• _Task instructions_
A word-for-word copy of the records below is required.

• _Materials provided_
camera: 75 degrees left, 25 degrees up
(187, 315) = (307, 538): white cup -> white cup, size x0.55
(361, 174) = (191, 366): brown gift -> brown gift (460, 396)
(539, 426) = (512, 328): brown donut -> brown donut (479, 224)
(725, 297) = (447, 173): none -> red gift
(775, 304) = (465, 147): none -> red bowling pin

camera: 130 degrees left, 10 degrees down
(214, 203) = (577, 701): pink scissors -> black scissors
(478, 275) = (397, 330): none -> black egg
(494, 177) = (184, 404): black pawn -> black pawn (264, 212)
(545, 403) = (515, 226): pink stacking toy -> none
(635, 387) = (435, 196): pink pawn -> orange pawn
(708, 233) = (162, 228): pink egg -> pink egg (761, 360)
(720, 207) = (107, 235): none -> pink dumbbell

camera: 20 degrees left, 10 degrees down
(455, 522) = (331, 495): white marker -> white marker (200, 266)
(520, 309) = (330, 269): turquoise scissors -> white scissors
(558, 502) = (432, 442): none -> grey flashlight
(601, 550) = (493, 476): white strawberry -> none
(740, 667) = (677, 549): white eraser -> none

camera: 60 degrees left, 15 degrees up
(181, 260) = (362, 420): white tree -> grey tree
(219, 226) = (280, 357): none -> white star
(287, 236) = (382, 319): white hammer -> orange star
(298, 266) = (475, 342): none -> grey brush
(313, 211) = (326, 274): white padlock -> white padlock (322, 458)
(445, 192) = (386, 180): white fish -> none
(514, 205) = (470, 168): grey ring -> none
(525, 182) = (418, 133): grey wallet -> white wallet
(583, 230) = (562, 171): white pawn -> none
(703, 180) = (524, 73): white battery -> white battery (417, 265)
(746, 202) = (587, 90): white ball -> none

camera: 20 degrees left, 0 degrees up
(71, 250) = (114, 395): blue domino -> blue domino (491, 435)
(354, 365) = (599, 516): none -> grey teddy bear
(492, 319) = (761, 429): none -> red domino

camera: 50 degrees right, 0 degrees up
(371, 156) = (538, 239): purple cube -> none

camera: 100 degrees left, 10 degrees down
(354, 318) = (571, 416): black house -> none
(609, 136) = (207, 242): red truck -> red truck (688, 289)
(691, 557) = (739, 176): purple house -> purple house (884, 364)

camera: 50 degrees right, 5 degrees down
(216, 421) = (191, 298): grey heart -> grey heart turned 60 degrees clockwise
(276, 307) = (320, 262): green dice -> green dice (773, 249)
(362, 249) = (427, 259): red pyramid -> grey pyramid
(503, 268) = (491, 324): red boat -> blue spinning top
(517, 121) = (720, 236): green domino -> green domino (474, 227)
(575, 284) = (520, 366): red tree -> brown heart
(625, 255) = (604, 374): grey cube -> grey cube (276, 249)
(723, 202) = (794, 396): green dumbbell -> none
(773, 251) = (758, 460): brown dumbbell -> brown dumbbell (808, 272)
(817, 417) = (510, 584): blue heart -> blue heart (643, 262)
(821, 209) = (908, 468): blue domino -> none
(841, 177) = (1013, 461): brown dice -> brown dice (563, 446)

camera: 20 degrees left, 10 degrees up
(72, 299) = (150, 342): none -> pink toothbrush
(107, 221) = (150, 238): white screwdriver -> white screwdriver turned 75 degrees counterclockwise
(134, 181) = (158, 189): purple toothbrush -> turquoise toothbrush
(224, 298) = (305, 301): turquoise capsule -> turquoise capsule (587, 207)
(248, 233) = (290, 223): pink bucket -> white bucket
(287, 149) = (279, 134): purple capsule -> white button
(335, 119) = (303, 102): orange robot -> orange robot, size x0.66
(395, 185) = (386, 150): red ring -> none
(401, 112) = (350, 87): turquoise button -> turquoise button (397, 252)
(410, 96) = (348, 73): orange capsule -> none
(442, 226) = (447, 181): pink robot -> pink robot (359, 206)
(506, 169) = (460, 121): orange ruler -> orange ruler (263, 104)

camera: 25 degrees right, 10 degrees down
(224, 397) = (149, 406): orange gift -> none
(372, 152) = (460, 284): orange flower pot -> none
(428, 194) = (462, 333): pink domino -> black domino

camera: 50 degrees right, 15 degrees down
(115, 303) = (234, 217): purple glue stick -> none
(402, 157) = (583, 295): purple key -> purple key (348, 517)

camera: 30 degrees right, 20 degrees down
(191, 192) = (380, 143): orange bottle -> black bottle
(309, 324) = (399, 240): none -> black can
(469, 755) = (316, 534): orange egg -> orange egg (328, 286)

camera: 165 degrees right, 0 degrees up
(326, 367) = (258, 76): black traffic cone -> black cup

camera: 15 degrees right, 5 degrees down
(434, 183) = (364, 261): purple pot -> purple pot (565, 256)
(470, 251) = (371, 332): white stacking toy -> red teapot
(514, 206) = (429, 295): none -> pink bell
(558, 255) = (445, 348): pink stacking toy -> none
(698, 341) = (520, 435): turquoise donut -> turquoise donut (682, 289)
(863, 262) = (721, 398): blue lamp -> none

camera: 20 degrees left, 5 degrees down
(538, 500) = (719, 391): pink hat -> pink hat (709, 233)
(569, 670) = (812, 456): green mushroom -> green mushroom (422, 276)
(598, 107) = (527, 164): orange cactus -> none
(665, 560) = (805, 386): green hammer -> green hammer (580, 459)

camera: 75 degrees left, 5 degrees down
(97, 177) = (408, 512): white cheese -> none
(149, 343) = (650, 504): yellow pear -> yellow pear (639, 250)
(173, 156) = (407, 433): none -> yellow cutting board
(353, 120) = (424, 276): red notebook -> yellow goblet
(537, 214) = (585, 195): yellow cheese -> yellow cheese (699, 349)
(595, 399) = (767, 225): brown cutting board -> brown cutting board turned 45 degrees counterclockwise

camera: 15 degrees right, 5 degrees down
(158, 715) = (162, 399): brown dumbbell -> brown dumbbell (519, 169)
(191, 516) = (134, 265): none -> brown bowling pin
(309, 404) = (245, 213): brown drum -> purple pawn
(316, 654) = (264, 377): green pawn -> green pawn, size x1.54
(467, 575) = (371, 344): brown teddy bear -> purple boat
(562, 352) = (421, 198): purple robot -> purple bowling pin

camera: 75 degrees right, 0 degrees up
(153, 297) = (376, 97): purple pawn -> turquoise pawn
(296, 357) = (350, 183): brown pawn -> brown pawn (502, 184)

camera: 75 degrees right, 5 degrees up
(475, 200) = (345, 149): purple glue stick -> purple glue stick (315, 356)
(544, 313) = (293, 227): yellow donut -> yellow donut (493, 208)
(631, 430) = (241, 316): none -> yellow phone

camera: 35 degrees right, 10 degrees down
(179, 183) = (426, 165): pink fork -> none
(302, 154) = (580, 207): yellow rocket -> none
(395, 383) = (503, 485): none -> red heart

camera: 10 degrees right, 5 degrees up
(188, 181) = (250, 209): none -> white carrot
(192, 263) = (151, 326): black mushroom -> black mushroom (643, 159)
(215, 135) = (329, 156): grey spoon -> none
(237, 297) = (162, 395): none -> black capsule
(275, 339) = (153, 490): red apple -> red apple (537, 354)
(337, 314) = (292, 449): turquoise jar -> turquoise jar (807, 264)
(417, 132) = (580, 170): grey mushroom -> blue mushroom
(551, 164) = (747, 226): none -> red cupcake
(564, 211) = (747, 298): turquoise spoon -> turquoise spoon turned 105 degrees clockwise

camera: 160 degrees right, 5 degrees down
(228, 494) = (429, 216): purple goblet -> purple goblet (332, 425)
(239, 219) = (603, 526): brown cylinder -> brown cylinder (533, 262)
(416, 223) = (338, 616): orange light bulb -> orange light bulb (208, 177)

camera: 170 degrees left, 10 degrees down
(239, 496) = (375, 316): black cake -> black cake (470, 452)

• _Completed task_
camera: 75 degrees left, 25 degrees up
(187, 315) = (307, 538): white cup -> white cup, size x0.55
(361, 174) = (191, 366): brown gift -> brown gift (460, 396)
(539, 426) = (512, 328): brown donut -> brown donut (479, 224)
(725, 297) = (447, 173): none -> red gift
(775, 304) = (465, 147): none -> red bowling pin

camera: 130 degrees left, 10 degrees down
(214, 203) = (577, 701): pink scissors -> black scissors
(478, 275) = (397, 330): none -> black egg
(494, 177) = (184, 404): black pawn -> black pawn (264, 212)
(545, 403) = (515, 226): pink stacking toy -> none
(635, 387) = (435, 196): pink pawn -> orange pawn
(708, 233) = (162, 228): pink egg -> pink egg (761, 360)
(720, 207) = (107, 235): none -> pink dumbbell

camera: 20 degrees left, 10 degrees down
(455, 522) = (331, 495): white marker -> white marker (200, 266)
(520, 309) = (330, 269): turquoise scissors -> white scissors
(558, 502) = (432, 442): none -> grey flashlight
(601, 550) = (493, 476): white strawberry -> none
(740, 667) = (677, 549): white eraser -> none

camera: 60 degrees left, 15 degrees up
(181, 260) = (362, 420): white tree -> grey tree
(219, 226) = (280, 357): none -> white star
(287, 236) = (382, 319): white hammer -> orange star
(298, 266) = (475, 342): none -> grey brush
(313, 211) = (326, 274): white padlock -> white padlock (322, 458)
(445, 192) = (386, 180): white fish -> none
(514, 205) = (470, 168): grey ring -> none
(525, 182) = (418, 133): grey wallet -> white wallet
(583, 230) = (562, 171): white pawn -> none
(703, 180) = (524, 73): white battery -> white battery (417, 265)
(746, 202) = (587, 90): white ball -> none

camera: 20 degrees left, 0 degrees up
(71, 250) = (114, 395): blue domino -> blue domino (491, 435)
(354, 365) = (599, 516): none -> grey teddy bear
(492, 319) = (761, 429): none -> red domino

camera: 50 degrees right, 0 degrees up
(371, 156) = (538, 239): purple cube -> none

camera: 100 degrees left, 10 degrees down
(354, 318) = (571, 416): black house -> none
(609, 136) = (207, 242): red truck -> red truck (688, 289)
(691, 557) = (739, 176): purple house -> purple house (884, 364)

camera: 50 degrees right, 5 degrees down
(216, 421) = (191, 298): grey heart -> grey heart turned 60 degrees clockwise
(276, 307) = (320, 262): green dice -> green dice (773, 249)
(362, 249) = (427, 259): red pyramid -> grey pyramid
(503, 268) = (491, 324): red boat -> blue spinning top
(517, 121) = (720, 236): green domino -> green domino (474, 227)
(575, 284) = (520, 366): red tree -> brown heart
(625, 255) = (604, 374): grey cube -> grey cube (276, 249)
(723, 202) = (794, 396): green dumbbell -> none
(773, 251) = (758, 460): brown dumbbell -> brown dumbbell (808, 272)
(817, 417) = (510, 584): blue heart -> blue heart (643, 262)
(821, 209) = (908, 468): blue domino -> none
(841, 177) = (1013, 461): brown dice -> brown dice (563, 446)

camera: 20 degrees left, 10 degrees up
(72, 299) = (150, 342): none -> pink toothbrush
(107, 221) = (150, 238): white screwdriver -> white screwdriver turned 75 degrees counterclockwise
(134, 181) = (158, 189): purple toothbrush -> turquoise toothbrush
(224, 298) = (305, 301): turquoise capsule -> turquoise capsule (587, 207)
(248, 233) = (290, 223): pink bucket -> white bucket
(287, 149) = (279, 134): purple capsule -> white button
(335, 119) = (303, 102): orange robot -> orange robot, size x0.66
(395, 185) = (386, 150): red ring -> none
(401, 112) = (350, 87): turquoise button -> turquoise button (397, 252)
(410, 96) = (348, 73): orange capsule -> none
(442, 226) = (447, 181): pink robot -> pink robot (359, 206)
(506, 169) = (460, 121): orange ruler -> orange ruler (263, 104)

camera: 25 degrees right, 10 degrees down
(224, 397) = (149, 406): orange gift -> none
(372, 152) = (460, 284): orange flower pot -> none
(428, 194) = (462, 333): pink domino -> black domino

camera: 50 degrees right, 15 degrees down
(115, 303) = (234, 217): purple glue stick -> none
(402, 157) = (583, 295): purple key -> purple key (348, 517)

camera: 30 degrees right, 20 degrees down
(191, 192) = (380, 143): orange bottle -> black bottle
(309, 324) = (399, 240): none -> black can
(469, 755) = (316, 534): orange egg -> orange egg (328, 286)

camera: 165 degrees right, 0 degrees up
(326, 367) = (258, 76): black traffic cone -> black cup

camera: 15 degrees right, 5 degrees down
(434, 183) = (364, 261): purple pot -> purple pot (565, 256)
(470, 251) = (371, 332): white stacking toy -> red teapot
(514, 206) = (429, 295): none -> pink bell
(558, 255) = (445, 348): pink stacking toy -> none
(698, 341) = (520, 435): turquoise donut -> turquoise donut (682, 289)
(863, 262) = (721, 398): blue lamp -> none

camera: 20 degrees left, 5 degrees down
(538, 500) = (719, 391): pink hat -> pink hat (709, 233)
(569, 670) = (812, 456): green mushroom -> green mushroom (422, 276)
(598, 107) = (527, 164): orange cactus -> none
(665, 560) = (805, 386): green hammer -> green hammer (580, 459)

camera: 75 degrees left, 5 degrees down
(97, 177) = (408, 512): white cheese -> none
(149, 343) = (650, 504): yellow pear -> yellow pear (639, 250)
(173, 156) = (407, 433): none -> yellow cutting board
(353, 120) = (424, 276): red notebook -> yellow goblet
(537, 214) = (585, 195): yellow cheese -> yellow cheese (699, 349)
(595, 399) = (767, 225): brown cutting board -> brown cutting board turned 45 degrees counterclockwise

camera: 15 degrees right, 5 degrees down
(158, 715) = (162, 399): brown dumbbell -> brown dumbbell (519, 169)
(191, 516) = (134, 265): none -> brown bowling pin
(309, 404) = (245, 213): brown drum -> purple pawn
(316, 654) = (264, 377): green pawn -> green pawn, size x1.54
(467, 575) = (371, 344): brown teddy bear -> purple boat
(562, 352) = (421, 198): purple robot -> purple bowling pin

camera: 75 degrees right, 0 degrees up
(153, 297) = (376, 97): purple pawn -> turquoise pawn
(296, 357) = (350, 183): brown pawn -> brown pawn (502, 184)

camera: 75 degrees right, 5 degrees up
(475, 200) = (345, 149): purple glue stick -> purple glue stick (315, 356)
(544, 313) = (293, 227): yellow donut -> yellow donut (493, 208)
(631, 430) = (241, 316): none -> yellow phone

camera: 35 degrees right, 10 degrees down
(179, 183) = (426, 165): pink fork -> none
(302, 154) = (580, 207): yellow rocket -> none
(395, 383) = (503, 485): none -> red heart

camera: 10 degrees right, 5 degrees up
(188, 181) = (250, 209): none -> white carrot
(192, 263) = (151, 326): black mushroom -> black mushroom (643, 159)
(215, 135) = (329, 156): grey spoon -> none
(237, 297) = (162, 395): none -> black capsule
(275, 339) = (153, 490): red apple -> red apple (537, 354)
(337, 314) = (292, 449): turquoise jar -> turquoise jar (807, 264)
(417, 132) = (580, 170): grey mushroom -> blue mushroom
(551, 164) = (747, 226): none -> red cupcake
(564, 211) = (747, 298): turquoise spoon -> turquoise spoon turned 105 degrees clockwise

camera: 160 degrees right, 5 degrees down
(228, 494) = (429, 216): purple goblet -> purple goblet (332, 425)
(239, 219) = (603, 526): brown cylinder -> brown cylinder (533, 262)
(416, 223) = (338, 616): orange light bulb -> orange light bulb (208, 177)

camera: 170 degrees left, 10 degrees down
(239, 496) = (375, 316): black cake -> black cake (470, 452)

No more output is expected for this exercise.